== EXCERPTED RECORDS ==
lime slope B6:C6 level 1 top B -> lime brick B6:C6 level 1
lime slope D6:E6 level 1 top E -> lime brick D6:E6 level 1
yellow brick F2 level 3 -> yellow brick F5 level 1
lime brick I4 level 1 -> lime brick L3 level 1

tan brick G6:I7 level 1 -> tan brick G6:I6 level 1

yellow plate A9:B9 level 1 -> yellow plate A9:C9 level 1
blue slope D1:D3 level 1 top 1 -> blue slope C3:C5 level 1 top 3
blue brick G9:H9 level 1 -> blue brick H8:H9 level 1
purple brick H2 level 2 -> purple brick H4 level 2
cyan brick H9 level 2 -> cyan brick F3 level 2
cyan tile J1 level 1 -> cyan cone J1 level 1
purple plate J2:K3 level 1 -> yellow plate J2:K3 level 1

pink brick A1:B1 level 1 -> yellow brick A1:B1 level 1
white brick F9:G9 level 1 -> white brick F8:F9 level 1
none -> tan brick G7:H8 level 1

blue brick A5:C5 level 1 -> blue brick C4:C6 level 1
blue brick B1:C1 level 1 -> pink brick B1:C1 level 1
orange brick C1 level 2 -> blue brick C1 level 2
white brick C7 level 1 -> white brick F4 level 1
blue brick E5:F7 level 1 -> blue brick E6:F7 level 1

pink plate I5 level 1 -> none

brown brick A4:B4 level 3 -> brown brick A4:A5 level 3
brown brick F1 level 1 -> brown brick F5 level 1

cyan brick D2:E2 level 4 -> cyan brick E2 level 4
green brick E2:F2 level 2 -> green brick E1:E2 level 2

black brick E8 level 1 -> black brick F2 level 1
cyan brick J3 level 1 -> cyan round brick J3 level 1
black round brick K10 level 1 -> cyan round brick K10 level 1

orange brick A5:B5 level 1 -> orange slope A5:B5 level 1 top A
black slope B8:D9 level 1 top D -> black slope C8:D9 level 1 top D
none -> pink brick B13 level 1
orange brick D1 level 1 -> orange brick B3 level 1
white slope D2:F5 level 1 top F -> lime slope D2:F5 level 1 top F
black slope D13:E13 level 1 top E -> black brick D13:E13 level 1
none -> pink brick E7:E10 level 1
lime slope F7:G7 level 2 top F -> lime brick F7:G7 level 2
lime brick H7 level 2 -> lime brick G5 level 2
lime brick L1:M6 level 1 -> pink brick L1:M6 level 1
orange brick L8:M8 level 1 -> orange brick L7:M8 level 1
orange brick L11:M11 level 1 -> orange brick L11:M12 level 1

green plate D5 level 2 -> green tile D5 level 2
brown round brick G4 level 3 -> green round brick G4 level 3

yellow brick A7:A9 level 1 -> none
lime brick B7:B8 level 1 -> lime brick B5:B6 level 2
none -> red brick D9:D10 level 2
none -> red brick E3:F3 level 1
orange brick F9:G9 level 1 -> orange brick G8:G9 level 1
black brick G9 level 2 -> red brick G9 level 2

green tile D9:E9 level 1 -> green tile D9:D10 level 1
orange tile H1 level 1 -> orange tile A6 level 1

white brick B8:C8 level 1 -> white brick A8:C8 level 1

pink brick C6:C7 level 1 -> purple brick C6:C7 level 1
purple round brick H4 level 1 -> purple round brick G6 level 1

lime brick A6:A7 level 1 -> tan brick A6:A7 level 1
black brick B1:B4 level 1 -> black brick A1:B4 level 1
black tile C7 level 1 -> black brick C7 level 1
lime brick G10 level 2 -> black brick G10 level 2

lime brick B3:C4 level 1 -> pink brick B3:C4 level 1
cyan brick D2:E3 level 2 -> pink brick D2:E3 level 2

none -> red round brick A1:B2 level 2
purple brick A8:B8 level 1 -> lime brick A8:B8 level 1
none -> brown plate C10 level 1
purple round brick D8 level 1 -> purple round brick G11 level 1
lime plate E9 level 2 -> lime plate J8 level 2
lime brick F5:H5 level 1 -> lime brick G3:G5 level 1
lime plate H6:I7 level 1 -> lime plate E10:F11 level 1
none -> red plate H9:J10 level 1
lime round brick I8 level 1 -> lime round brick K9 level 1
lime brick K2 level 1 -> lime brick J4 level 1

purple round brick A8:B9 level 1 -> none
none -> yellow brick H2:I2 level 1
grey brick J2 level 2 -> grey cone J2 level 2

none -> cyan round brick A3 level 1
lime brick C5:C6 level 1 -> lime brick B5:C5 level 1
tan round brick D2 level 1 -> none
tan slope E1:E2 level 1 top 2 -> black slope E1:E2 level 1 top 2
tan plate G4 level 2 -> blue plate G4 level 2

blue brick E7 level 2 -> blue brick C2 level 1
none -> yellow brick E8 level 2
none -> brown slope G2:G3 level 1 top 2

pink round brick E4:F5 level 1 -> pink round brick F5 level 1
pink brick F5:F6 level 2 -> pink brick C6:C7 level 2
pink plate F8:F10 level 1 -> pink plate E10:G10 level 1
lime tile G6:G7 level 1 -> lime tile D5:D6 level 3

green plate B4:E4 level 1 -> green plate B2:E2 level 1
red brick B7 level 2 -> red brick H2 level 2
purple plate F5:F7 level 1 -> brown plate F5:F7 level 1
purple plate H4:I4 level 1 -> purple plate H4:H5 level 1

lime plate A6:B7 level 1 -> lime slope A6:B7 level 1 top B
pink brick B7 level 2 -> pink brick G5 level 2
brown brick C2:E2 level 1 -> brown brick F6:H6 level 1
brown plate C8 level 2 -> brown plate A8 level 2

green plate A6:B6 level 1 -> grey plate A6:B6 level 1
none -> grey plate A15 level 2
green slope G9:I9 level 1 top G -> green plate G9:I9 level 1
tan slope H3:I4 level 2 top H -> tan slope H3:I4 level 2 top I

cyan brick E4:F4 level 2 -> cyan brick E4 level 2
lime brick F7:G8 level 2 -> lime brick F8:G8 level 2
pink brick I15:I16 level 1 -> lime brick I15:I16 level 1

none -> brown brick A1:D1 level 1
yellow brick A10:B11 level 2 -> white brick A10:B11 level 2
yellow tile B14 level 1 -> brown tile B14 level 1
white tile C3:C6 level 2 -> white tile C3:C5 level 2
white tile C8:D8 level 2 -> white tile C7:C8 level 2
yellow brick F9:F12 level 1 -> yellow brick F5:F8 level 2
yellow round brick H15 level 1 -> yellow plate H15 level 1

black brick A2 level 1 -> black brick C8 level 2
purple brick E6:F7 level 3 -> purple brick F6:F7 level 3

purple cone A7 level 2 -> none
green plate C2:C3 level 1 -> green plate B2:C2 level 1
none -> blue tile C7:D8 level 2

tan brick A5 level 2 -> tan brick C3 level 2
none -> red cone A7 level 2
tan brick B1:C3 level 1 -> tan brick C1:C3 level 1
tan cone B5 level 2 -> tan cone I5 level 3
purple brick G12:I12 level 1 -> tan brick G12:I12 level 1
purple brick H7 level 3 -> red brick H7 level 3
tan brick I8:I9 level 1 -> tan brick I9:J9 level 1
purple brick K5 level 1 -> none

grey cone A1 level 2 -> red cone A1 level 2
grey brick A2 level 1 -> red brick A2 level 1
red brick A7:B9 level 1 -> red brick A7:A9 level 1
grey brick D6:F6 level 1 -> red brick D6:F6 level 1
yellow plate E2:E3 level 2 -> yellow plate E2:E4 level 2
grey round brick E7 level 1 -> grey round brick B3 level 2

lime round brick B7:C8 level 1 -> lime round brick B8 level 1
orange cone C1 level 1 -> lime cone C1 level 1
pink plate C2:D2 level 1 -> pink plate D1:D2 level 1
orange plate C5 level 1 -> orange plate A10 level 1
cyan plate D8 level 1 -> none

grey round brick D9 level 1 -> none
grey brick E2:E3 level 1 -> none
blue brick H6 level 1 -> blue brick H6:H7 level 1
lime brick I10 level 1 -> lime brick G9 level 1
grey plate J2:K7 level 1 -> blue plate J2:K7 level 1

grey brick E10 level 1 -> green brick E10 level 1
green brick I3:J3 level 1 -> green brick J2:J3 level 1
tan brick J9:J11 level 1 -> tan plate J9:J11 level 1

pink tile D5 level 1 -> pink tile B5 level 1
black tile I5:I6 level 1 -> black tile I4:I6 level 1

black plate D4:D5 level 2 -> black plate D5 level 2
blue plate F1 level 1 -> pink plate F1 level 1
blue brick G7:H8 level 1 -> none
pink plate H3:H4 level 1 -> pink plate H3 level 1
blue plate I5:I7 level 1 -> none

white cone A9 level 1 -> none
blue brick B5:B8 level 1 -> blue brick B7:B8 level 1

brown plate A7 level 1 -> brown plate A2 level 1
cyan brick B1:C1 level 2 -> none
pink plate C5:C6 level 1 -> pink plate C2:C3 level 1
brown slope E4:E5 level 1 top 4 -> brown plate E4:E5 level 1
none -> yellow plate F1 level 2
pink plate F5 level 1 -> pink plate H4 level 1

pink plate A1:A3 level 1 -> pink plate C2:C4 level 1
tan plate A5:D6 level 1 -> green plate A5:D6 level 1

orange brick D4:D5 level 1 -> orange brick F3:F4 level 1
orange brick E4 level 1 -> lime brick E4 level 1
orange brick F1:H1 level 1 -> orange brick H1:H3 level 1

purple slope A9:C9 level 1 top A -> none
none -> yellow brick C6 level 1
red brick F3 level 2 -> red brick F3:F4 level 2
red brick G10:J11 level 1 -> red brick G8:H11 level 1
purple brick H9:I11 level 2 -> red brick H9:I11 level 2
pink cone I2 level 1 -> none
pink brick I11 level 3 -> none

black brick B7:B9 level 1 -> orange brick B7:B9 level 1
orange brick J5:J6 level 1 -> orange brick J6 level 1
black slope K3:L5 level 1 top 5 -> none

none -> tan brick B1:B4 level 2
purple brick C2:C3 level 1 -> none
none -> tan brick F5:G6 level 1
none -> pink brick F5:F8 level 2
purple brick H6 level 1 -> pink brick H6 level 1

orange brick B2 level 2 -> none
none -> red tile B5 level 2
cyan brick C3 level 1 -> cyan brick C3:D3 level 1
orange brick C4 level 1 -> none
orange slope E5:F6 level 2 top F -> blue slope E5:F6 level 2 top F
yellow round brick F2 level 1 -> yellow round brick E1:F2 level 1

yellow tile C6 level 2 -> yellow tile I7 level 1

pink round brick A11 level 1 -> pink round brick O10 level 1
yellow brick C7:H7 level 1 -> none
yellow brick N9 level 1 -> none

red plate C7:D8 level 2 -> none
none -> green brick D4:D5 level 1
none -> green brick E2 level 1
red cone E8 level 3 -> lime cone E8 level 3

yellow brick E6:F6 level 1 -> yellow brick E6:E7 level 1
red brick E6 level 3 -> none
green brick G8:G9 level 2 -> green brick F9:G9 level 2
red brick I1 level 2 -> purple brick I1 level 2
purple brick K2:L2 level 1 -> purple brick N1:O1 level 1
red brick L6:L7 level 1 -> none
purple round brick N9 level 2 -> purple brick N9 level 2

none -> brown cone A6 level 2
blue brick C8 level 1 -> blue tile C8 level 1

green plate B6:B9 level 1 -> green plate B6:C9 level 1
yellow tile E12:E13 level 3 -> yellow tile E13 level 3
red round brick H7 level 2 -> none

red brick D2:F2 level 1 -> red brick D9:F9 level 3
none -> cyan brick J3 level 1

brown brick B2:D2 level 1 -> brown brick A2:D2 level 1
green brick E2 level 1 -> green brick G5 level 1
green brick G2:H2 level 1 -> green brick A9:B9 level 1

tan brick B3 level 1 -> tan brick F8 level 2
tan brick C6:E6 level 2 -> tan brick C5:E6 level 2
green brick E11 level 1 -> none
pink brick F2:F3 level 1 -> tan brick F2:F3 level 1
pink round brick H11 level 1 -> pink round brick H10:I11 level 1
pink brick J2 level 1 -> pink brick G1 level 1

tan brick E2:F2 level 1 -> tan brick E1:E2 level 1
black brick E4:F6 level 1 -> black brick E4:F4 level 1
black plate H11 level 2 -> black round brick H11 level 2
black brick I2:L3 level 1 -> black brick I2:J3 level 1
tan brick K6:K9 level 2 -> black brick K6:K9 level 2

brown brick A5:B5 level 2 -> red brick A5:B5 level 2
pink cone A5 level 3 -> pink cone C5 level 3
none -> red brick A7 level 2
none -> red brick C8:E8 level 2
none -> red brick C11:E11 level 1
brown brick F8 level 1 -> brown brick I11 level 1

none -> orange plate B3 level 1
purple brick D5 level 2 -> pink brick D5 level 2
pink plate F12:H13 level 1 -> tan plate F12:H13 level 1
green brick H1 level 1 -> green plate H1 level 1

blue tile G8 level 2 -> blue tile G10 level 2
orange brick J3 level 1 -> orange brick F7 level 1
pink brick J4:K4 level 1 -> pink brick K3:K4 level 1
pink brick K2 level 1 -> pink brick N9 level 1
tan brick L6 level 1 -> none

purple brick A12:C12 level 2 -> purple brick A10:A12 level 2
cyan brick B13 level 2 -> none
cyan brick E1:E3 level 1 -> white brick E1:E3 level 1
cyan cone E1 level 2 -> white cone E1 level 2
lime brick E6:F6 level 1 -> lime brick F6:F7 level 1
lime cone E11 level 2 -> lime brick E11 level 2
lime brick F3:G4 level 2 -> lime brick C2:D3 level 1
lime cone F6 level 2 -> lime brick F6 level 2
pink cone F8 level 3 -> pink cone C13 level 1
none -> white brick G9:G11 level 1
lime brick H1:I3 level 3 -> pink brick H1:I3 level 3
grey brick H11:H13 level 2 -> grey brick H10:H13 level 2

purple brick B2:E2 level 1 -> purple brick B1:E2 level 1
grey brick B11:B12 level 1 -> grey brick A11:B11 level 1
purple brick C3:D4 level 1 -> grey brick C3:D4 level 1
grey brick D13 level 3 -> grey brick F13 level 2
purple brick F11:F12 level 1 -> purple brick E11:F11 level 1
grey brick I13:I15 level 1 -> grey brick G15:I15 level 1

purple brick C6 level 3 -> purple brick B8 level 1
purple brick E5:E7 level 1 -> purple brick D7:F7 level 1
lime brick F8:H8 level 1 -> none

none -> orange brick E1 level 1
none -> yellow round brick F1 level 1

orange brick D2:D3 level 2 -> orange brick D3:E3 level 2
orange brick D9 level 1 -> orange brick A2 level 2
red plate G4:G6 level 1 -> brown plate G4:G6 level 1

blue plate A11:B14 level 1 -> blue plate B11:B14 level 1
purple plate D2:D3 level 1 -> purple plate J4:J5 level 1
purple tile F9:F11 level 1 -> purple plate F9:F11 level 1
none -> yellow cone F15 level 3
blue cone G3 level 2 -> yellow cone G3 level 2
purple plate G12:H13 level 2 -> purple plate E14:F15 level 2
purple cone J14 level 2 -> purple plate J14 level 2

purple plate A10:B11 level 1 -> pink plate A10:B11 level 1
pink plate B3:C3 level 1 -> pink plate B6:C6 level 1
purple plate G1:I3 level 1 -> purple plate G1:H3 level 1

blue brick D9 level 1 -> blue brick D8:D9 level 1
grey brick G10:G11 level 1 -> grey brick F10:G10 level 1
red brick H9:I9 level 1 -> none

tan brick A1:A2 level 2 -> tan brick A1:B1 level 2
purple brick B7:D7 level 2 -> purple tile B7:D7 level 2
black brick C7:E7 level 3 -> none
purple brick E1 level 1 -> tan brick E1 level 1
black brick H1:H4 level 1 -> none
===
_TRY IT_
Begin with the first line of the records and reproduce each line as is, ending with the line that holds "white slope D2:F5".

_RESPONSE TO THE EXERCISE_
lime slope B6:C6 level 1 top B -> lime brick B6:C6 level 1
lime slope D6:E6 level 1 top E -> lime brick D6:E6 level 1
yellow brick F2 level 3 -> yellow brick F5 level 1
lime brick I4 level 1 -> lime brick L3 level 1

tan brick G6:I7 level 1 -> tan brick G6:I6 level 1

yellow plate A9:B9 level 1 -> yellow plate A9:C9 level 1
blue slope D1:D3 level 1 top 1 -> blue slope C3:C5 level 1 top 3
blue brick G9:H9 level 1 -> blue brick H8:H9 level 1
purple brick H2 level 2 -> purple brick H4 level 2
cyan brick H9 level 2 -> cyan brick F3 level 2
cyan tile J1 level 1 -> cyan cone J1 level 1
purple plate J2:K3 level 1 -> yellow plate J2:K3 level 1

pink brick A1:B1 level 1 -> yellow brick A1:B1 level 1
white brick F9:G9 level 1 -> white brick F8:F9 level 1
none -> tan brick G7:H8 level 1

blue brick A5:C5 level 1 -> blue brick C4:C6 level 1
blue brick B1:C1 level 1 -> pink brick B1:C1 level 1
orange brick C1 level 2 -> blue brick C1 level 2
white brick C7 level 1 -> white brick F4 level 1
blue brick E5:F7 level 1 -> blue brick E6:F7 level 1

pink plate I5 level 1 -> none

brown brick A4:B4 level 3 -> brown brick A4:A5 level 3
brown brick F1 level 1 -> brown brick F5 level 1

cyan brick D2:E2 level 4 -> cyan brick E2 level 4
green brick E2:F2 level 2 -> green brick E1:E2 level 2

black brick E8 level 1 -> black brick F2 level 1
cyan brick J3 level 1 -> cyan round brick J3 level 1
black round brick K10 level 1 -> cyan round brick K10 level 1

orange brick A5:B5 level 1 -> orange slope A5:B5 level 1 top A
black slope B8:D9 level 1 top D -> black slope C8:D9 level 1 top D
none -> pink brick B13 level 1
orange brick D1 level 1 -> orange brick B3 level 1
white slope D2:F5 level 1 top F -> lime slope D2:F5 level 1 top F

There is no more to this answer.